Could you restate, exactly and with nothing added, the lines from the start of the data through the line that holds "(205, 170) = (755, 181): black shoe -> none", leaving the pictures out?

Stored dataset items
# # # # #

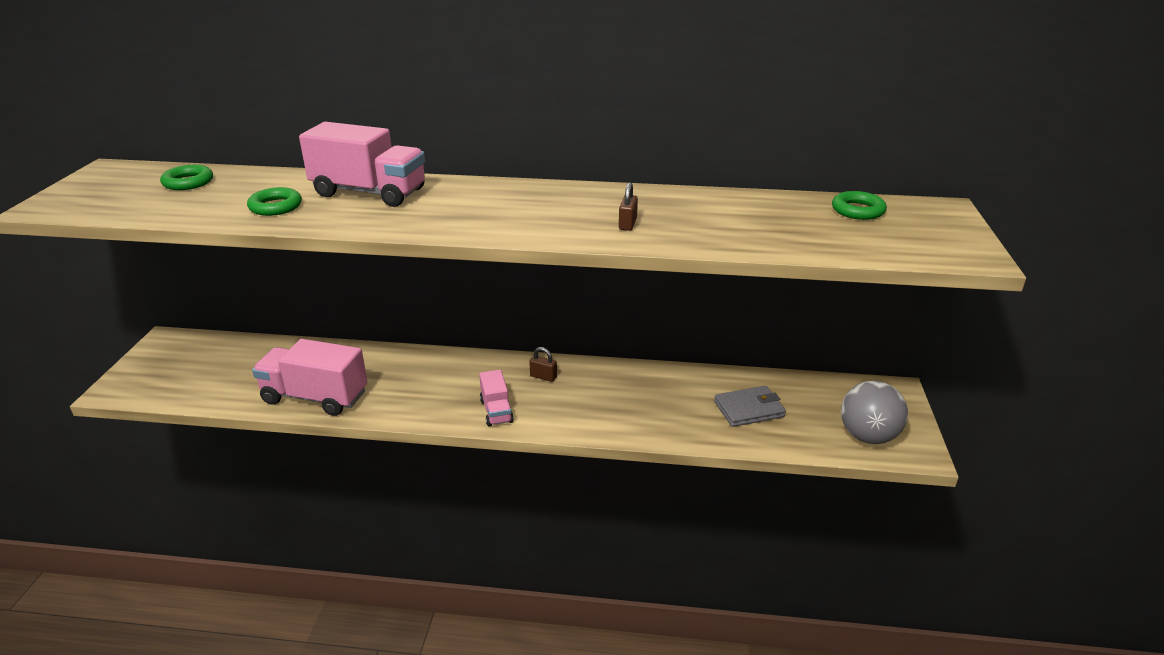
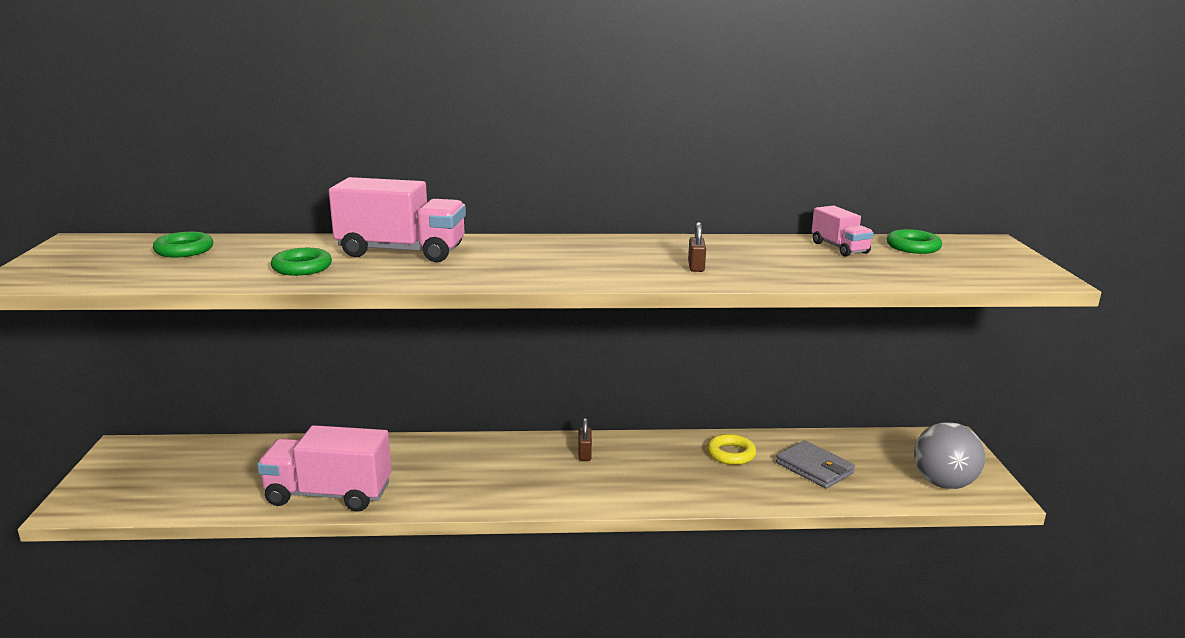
camera: 10 degrees left, 10 degrees down
(496, 411) = (545, 491): pink truck -> pink truck (839, 248)
(543, 377) = (584, 454): brown padlock -> brown padlock turned 75 degrees clockwise
(676, 388) = (731, 454): none -> yellow ring
(749, 409) = (814, 468): grey wallet -> grey wallet turned 75 degrees clockwise

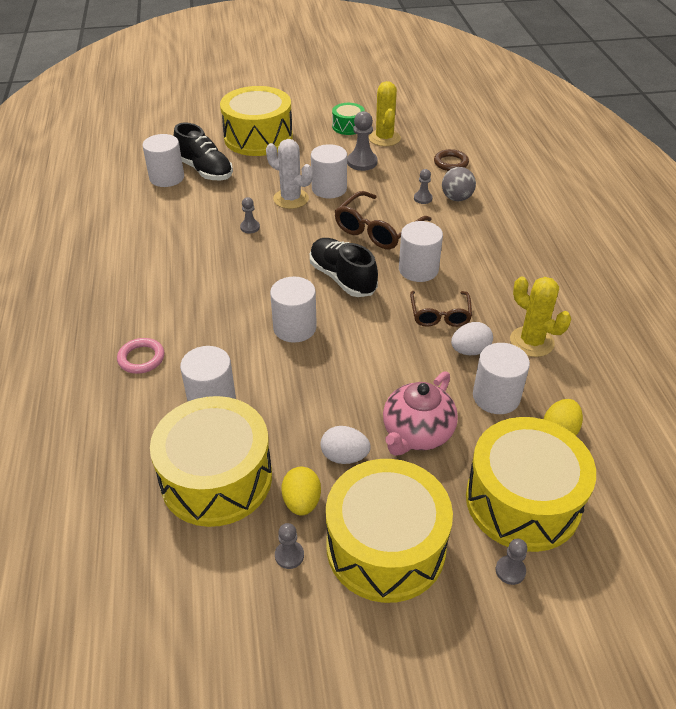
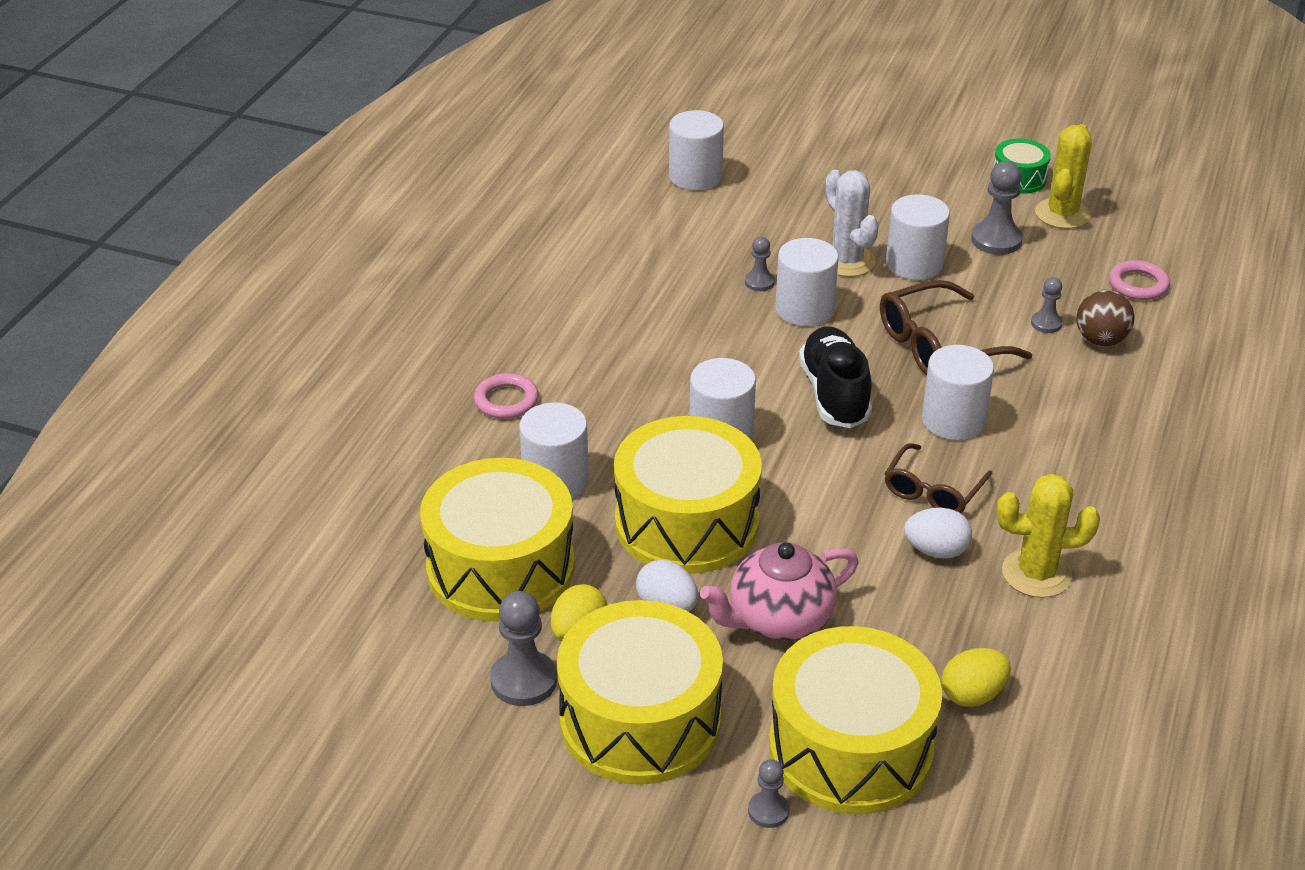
camera: 30 degrees right, 5 degrees down
(205, 170) = (755, 181): black shoe -> none
(258, 138) = (867, 156): yellow drum -> yellow drum (686, 523)
(289, 555) = (524, 680): grey pawn -> grey pawn, size x1.74
(451, 163) = (1138, 284): brown ring -> pink ring
(456, 198) = (1100, 340): grey ball -> brown ball
(496, 397) = (922, 620): white cylinder -> white cylinder (804, 309)
(531, 342) = (1036, 574): yellow cactus -> yellow cactus turned 75 degrees counterclockwise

# # # # #

• _RESPONSE TO THE EXERCISE_:
camera: 10 degrees left, 10 degrees down
(496, 411) = (545, 491): pink truck -> pink truck (839, 248)
(543, 377) = (584, 454): brown padlock -> brown padlock turned 75 degrees clockwise
(676, 388) = (731, 454): none -> yellow ring
(749, 409) = (814, 468): grey wallet -> grey wallet turned 75 degrees clockwise

camera: 30 degrees right, 5 degrees down
(205, 170) = (755, 181): black shoe -> none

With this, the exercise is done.